▼▼▼

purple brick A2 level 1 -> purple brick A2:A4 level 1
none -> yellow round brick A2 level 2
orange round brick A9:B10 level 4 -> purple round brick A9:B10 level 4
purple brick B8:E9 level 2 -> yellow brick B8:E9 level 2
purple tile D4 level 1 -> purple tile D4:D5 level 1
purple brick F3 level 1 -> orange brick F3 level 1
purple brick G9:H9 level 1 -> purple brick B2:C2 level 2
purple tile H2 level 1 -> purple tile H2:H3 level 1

▲▲▲
▼▼▼

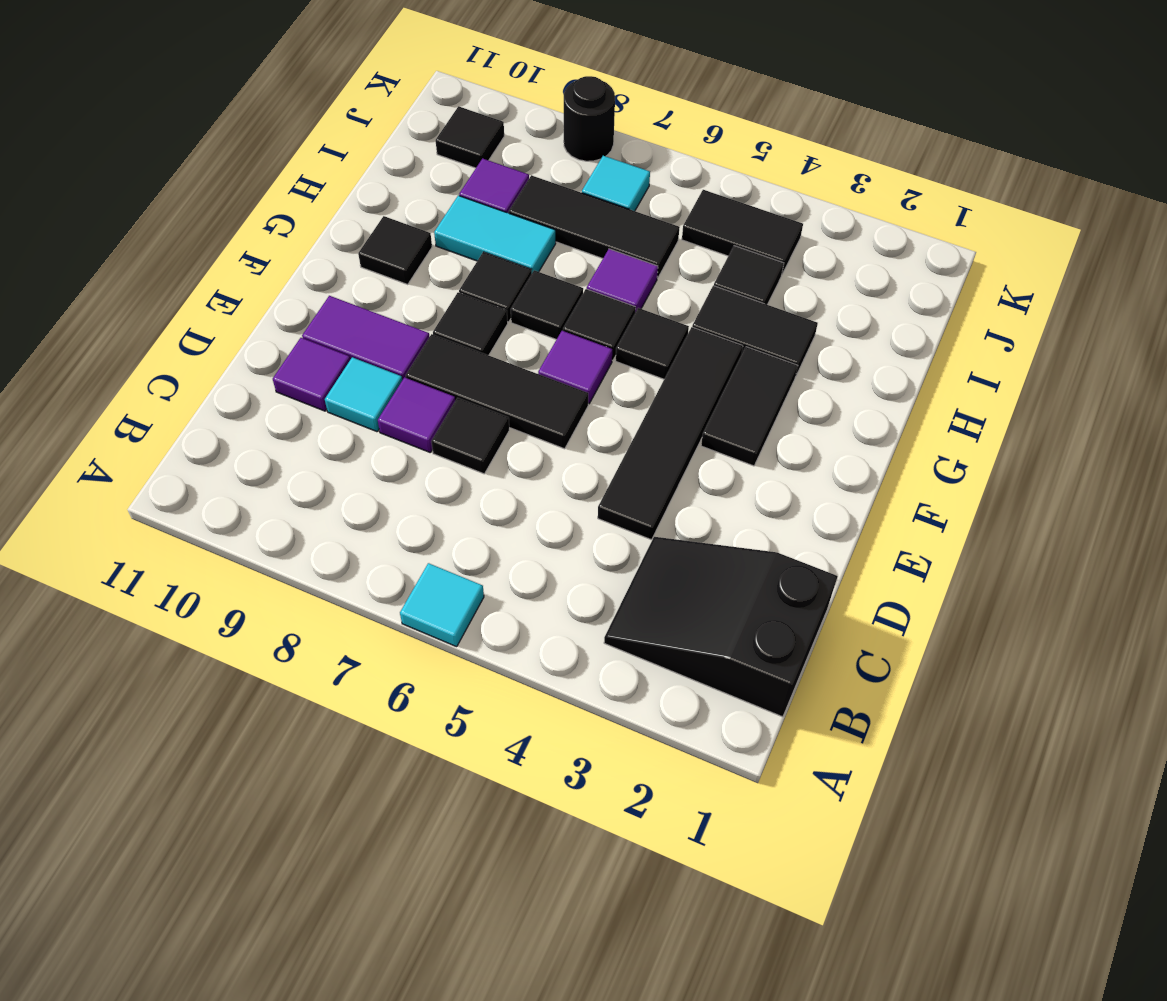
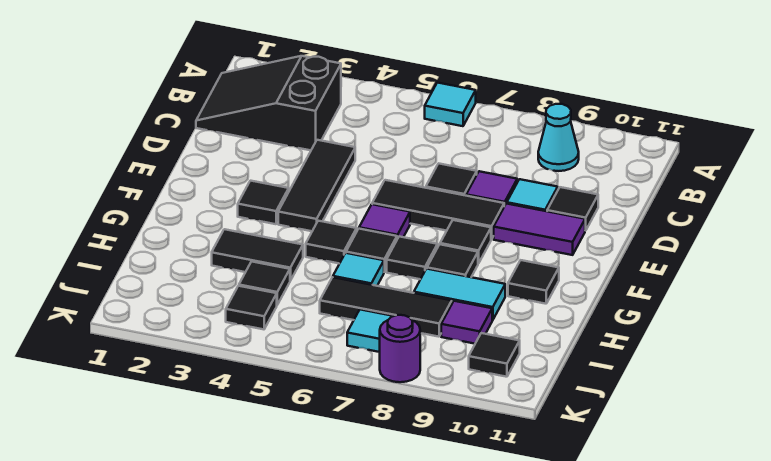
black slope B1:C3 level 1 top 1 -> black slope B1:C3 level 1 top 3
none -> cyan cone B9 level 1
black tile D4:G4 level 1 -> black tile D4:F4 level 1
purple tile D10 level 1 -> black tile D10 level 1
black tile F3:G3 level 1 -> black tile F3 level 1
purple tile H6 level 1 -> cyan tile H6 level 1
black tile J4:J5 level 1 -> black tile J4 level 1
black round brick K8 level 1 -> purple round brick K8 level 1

▲▲▲

Above are the records; from them, give again exactly the lines from the one containing "black tile F3:G3" through the one containing "black round brick", both included.

black tile F3:G3 level 1 -> black tile F3 level 1
purple tile H6 level 1 -> cyan tile H6 level 1
black tile J4:J5 level 1 -> black tile J4 level 1
black round brick K8 level 1 -> purple round brick K8 level 1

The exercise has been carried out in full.